→ **PROBLEM STATEMENT**: Give the listing again exactly, skipping any pictures it holds.

→ **PROVIDED MATERIAL**:
━━━━
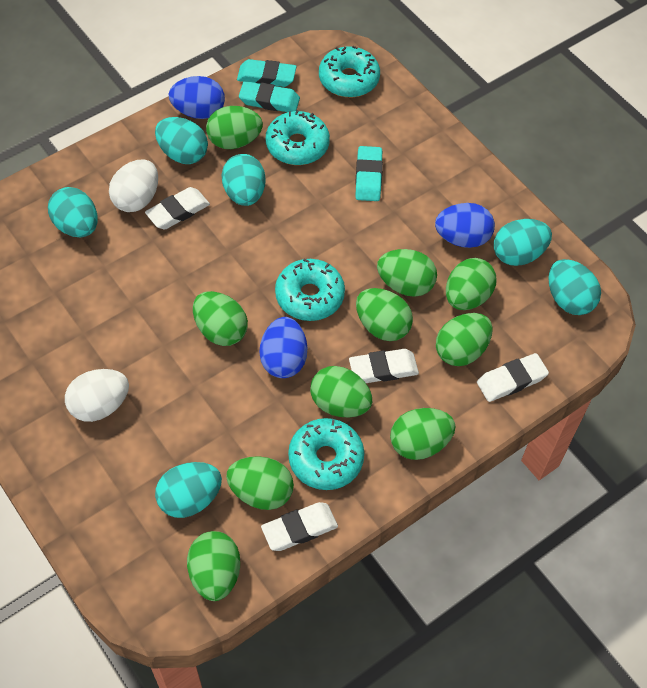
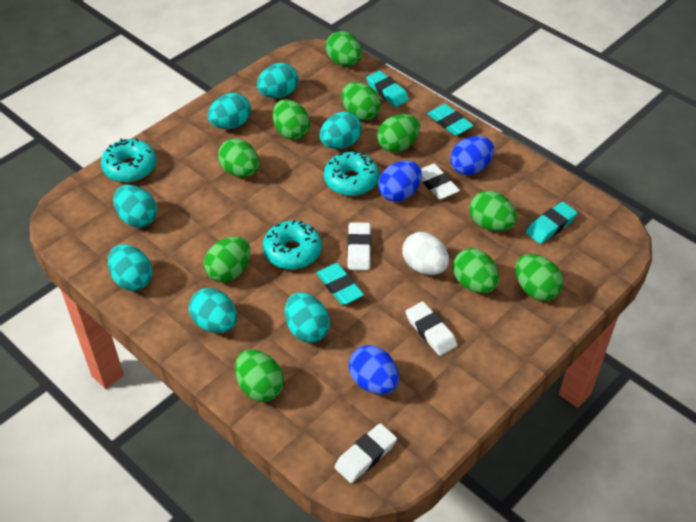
turquoise donut: 4 -> 3
turquoise egg: 6 -> 7
turquoise eraser: 3 -> 4
white egg: 2 -> 1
━━━━
→ **EXERCISE RESULT**:
turquoise donut: 4 -> 3
turquoise egg: 6 -> 7
turquoise eraser: 3 -> 4
white egg: 2 -> 1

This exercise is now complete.